=== WORK TO BE COMPLETED ===
All of the data is to be printed exactly, though the images must be left off.
---------- STORED DATA
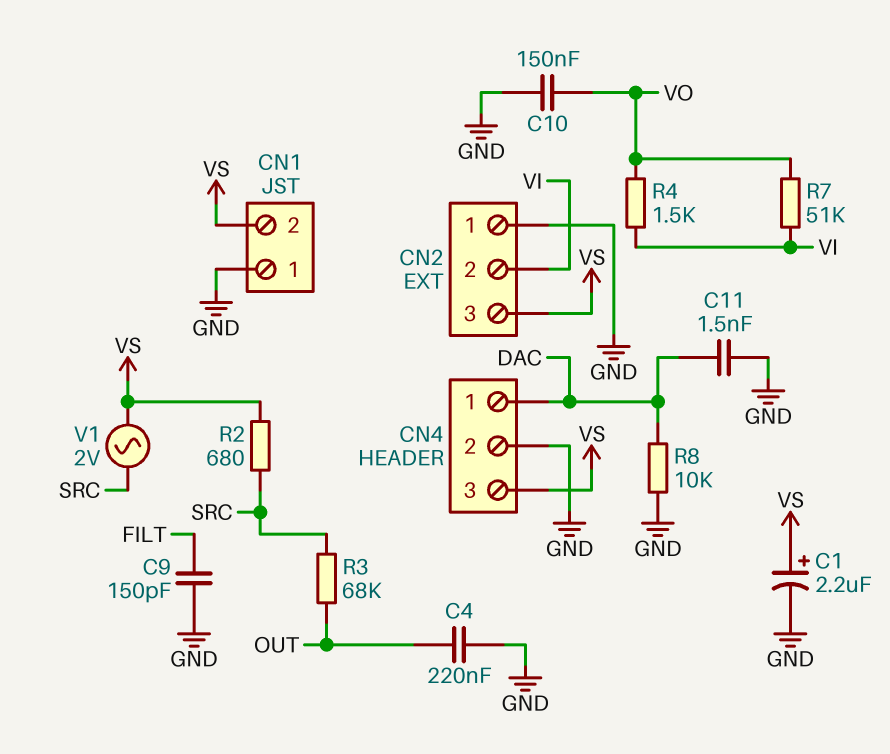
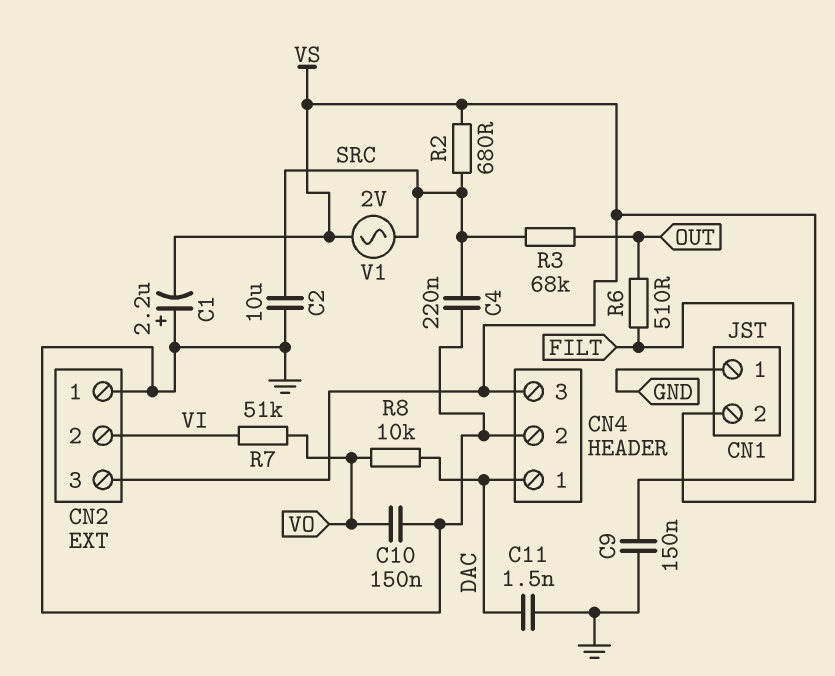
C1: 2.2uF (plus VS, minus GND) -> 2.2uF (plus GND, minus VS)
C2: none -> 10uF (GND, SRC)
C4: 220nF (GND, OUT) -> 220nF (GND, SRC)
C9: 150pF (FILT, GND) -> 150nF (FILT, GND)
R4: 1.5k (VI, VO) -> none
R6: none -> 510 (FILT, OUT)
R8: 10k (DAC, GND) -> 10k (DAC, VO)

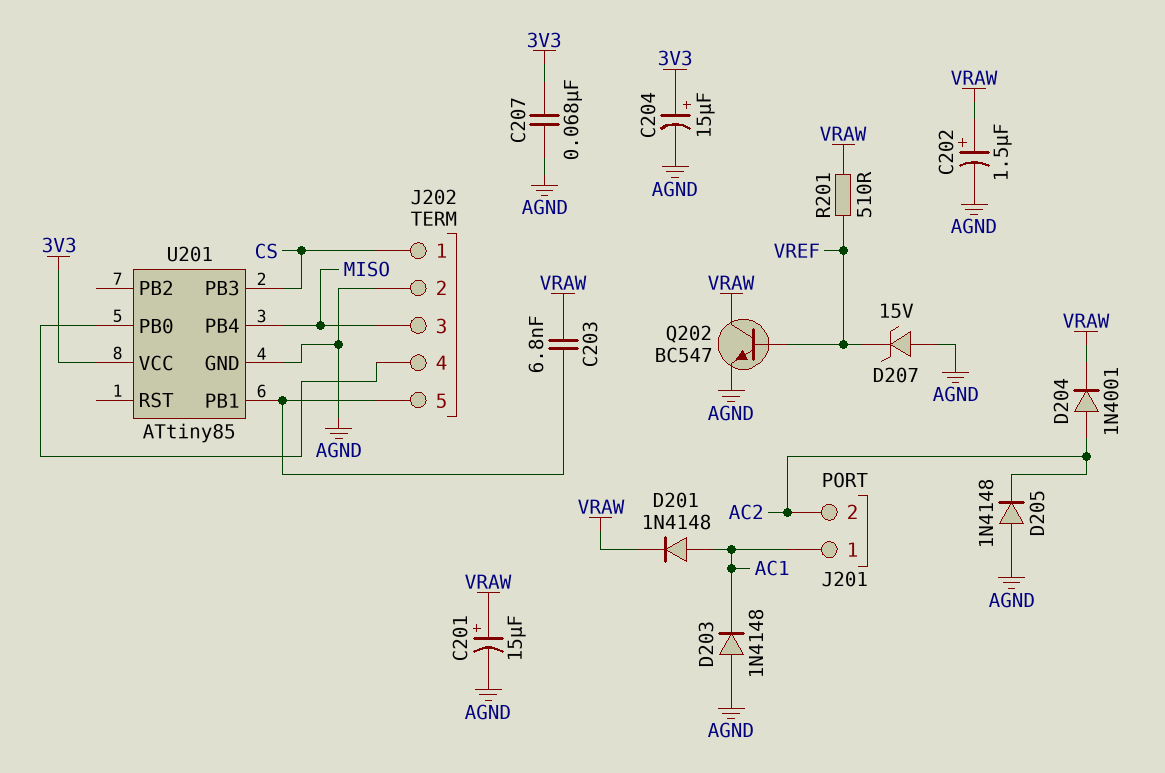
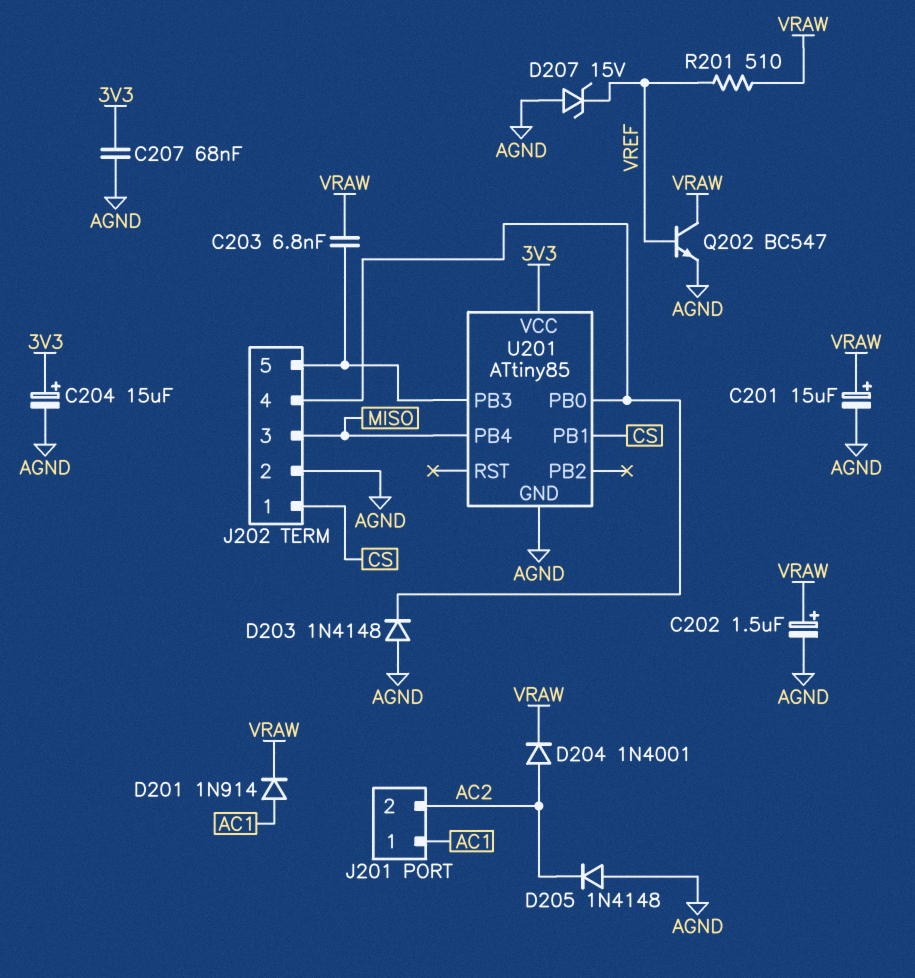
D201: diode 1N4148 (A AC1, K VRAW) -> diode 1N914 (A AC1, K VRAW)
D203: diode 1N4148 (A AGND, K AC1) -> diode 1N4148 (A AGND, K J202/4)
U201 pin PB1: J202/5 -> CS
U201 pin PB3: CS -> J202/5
--------------------
=== RESULT OF THIS EXERCISE ===
C1: 2.2uF (plus VS, minus GND) -> 2.2uF (plus GND, minus VS)
C2: none -> 10uF (GND, SRC)
C4: 220nF (GND, OUT) -> 220nF (GND, SRC)
C9: 150pF (FILT, GND) -> 150nF (FILT, GND)
R4: 1.5k (VI, VO) -> none
R6: none -> 510 (FILT, OUT)
R8: 10k (DAC, GND) -> 10k (DAC, VO)

D201: diode 1N4148 (A AC1, K VRAW) -> diode 1N914 (A AC1, K VRAW)
D203: diode 1N4148 (A AGND, K AC1) -> diode 1N4148 (A AGND, K J202/4)
U201 pin PB1: J202/5 -> CS
U201 pin PB3: CS -> J202/5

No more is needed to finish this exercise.